■ EXERCISE INSTRUCTIONS
Go through the data and copy each line where the word "pixel" shows up.

■ EXTRACTED RECORDS
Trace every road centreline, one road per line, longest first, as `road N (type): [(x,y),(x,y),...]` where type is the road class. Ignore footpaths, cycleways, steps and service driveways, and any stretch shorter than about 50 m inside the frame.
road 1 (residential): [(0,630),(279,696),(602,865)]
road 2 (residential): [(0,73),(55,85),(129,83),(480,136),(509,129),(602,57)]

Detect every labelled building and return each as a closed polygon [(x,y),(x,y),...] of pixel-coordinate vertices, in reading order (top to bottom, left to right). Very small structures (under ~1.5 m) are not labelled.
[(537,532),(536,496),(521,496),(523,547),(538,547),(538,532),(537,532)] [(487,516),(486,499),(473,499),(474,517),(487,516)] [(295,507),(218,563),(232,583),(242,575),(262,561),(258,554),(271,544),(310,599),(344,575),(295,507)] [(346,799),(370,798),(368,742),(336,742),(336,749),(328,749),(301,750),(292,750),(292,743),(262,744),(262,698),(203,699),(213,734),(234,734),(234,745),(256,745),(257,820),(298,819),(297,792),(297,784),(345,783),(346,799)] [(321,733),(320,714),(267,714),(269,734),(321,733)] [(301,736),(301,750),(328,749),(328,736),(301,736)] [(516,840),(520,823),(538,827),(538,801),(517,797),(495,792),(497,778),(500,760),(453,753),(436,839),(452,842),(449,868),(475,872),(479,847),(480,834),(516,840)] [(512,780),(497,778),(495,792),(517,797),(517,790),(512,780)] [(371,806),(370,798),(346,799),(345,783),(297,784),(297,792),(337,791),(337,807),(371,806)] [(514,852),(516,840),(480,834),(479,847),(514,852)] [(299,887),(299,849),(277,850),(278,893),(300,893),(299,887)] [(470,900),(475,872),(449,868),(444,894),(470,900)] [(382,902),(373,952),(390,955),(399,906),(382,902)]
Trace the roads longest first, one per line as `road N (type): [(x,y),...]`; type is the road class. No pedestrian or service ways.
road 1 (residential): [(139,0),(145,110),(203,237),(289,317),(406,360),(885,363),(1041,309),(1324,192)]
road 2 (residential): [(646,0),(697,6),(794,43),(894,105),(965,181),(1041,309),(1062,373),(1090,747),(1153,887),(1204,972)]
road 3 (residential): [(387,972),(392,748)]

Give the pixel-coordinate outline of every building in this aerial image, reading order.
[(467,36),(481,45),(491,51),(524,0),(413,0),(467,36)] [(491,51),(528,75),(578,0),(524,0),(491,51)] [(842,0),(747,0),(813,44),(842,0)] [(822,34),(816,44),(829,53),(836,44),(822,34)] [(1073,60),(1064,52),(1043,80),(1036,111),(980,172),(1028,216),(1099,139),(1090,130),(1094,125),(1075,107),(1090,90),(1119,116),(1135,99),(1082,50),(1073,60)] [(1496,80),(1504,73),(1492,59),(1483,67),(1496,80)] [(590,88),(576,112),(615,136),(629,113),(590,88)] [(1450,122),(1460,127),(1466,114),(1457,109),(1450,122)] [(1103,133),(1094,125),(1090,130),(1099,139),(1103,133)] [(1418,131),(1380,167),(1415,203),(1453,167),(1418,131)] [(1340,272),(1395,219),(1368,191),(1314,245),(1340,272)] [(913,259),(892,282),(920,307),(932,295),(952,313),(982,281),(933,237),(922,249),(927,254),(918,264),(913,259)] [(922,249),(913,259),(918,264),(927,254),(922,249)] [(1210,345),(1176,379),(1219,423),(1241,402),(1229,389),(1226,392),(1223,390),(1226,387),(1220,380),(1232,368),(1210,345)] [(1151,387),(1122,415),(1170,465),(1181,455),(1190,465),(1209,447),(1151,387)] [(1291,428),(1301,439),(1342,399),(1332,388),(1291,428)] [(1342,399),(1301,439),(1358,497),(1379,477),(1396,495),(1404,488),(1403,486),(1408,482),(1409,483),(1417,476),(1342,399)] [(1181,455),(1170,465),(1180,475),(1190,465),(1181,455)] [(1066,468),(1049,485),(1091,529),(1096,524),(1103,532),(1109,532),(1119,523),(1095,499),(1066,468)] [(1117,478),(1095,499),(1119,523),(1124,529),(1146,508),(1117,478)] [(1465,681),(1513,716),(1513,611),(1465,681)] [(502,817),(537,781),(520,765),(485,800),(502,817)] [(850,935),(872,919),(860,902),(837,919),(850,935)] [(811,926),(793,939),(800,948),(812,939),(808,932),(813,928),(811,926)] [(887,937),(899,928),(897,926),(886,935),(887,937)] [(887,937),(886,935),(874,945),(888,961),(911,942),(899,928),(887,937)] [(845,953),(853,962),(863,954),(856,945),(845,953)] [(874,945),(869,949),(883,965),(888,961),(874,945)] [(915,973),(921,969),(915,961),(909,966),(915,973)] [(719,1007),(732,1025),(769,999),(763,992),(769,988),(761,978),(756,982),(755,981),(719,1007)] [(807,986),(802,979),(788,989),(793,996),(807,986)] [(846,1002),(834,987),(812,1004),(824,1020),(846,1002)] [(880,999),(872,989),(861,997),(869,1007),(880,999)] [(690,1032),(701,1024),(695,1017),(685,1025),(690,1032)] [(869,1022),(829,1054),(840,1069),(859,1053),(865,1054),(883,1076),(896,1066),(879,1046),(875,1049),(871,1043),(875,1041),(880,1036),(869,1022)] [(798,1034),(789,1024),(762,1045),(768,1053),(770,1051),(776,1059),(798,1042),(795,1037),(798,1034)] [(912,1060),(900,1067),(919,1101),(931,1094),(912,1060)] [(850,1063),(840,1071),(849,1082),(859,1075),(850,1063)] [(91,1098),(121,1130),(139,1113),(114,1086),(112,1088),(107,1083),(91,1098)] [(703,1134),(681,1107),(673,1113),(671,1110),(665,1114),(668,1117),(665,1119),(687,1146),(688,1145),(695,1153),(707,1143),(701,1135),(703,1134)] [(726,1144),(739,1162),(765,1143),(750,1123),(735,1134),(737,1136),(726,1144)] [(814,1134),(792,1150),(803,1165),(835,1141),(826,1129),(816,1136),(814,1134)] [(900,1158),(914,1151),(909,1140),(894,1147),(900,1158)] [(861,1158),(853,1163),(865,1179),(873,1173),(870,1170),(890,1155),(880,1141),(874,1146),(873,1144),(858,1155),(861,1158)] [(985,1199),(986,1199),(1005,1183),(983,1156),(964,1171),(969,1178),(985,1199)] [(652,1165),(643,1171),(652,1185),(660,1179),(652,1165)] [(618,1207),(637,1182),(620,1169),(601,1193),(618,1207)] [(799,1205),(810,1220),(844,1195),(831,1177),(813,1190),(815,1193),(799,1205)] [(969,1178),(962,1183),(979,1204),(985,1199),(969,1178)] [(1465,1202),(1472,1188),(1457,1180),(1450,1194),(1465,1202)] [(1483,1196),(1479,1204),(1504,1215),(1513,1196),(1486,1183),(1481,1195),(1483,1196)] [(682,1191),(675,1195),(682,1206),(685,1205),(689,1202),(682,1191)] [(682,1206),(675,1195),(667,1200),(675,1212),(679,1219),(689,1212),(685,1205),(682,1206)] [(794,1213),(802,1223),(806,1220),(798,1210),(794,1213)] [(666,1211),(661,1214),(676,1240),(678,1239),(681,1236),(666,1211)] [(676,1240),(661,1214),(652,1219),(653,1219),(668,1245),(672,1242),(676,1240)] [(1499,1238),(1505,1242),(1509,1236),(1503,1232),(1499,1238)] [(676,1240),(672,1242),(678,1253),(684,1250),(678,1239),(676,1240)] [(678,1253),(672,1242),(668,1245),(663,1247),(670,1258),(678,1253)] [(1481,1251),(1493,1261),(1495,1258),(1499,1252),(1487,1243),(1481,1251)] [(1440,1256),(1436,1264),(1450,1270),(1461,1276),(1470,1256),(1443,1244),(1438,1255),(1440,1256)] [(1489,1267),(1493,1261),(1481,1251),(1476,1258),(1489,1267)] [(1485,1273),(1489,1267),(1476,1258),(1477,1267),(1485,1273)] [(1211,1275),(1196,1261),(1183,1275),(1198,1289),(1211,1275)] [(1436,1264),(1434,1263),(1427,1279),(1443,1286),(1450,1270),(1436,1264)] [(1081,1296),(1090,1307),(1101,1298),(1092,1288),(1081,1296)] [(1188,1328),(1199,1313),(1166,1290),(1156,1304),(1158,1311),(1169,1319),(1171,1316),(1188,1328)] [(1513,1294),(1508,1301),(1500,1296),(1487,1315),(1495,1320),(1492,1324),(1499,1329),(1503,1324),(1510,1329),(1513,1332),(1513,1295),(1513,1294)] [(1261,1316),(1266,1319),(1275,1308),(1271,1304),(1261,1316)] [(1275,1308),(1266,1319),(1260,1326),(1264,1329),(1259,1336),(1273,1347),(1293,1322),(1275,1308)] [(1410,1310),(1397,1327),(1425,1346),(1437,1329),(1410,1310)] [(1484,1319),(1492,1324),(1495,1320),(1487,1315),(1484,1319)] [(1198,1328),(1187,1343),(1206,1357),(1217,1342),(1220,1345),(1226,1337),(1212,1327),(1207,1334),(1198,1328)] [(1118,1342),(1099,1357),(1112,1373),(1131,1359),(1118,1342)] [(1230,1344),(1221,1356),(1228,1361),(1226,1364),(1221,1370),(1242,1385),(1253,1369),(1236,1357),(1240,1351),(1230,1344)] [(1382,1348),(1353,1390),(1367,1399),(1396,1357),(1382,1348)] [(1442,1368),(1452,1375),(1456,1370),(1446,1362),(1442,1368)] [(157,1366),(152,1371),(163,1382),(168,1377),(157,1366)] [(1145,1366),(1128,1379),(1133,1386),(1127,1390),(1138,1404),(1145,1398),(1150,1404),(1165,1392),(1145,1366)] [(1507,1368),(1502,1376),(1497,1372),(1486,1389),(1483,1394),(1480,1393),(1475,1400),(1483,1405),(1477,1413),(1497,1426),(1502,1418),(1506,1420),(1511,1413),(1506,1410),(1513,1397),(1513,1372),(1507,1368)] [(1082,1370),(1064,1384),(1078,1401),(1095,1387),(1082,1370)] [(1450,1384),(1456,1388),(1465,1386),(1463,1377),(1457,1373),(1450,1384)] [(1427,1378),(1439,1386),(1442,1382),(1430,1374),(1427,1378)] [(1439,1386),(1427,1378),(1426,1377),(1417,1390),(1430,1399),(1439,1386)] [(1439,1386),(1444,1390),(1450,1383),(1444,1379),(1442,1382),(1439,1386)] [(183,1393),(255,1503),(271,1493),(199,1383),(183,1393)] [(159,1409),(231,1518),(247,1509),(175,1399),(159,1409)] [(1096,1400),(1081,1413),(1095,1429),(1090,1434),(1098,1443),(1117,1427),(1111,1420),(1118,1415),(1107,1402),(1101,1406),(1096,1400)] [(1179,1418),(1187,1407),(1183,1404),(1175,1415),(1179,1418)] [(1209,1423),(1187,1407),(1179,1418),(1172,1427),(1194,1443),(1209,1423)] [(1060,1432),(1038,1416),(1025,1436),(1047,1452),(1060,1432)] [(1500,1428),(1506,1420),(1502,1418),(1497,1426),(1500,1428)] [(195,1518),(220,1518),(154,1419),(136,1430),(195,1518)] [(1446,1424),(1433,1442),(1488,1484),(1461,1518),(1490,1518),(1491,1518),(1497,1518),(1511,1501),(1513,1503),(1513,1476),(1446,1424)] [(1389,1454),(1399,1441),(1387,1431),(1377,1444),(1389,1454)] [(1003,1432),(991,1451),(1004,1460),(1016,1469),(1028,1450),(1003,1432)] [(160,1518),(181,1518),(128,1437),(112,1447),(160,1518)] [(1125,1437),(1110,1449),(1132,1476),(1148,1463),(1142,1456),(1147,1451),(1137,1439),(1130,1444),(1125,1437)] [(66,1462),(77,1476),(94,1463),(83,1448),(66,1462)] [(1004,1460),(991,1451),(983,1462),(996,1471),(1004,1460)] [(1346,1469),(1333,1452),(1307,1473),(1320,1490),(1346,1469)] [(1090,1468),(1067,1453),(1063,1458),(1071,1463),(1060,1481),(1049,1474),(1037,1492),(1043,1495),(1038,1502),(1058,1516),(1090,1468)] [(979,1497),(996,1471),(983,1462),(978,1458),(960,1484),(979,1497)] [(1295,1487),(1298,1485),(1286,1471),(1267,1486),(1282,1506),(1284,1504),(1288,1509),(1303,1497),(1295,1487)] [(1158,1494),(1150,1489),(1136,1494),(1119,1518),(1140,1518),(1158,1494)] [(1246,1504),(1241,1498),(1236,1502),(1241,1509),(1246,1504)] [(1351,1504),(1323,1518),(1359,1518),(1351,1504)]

■ OUTPUT FOR THIS EXERCISE
Detect every labelled building and return each as a closed polygon [(x,y),(x,y),...] of pixel-coordinate vertices, in reading order (top to bottom, left to right). Very small structures (under ~1.5 m) are not labelled.
Give the pixel-coordinate outline of every building in this aerial image, reading order.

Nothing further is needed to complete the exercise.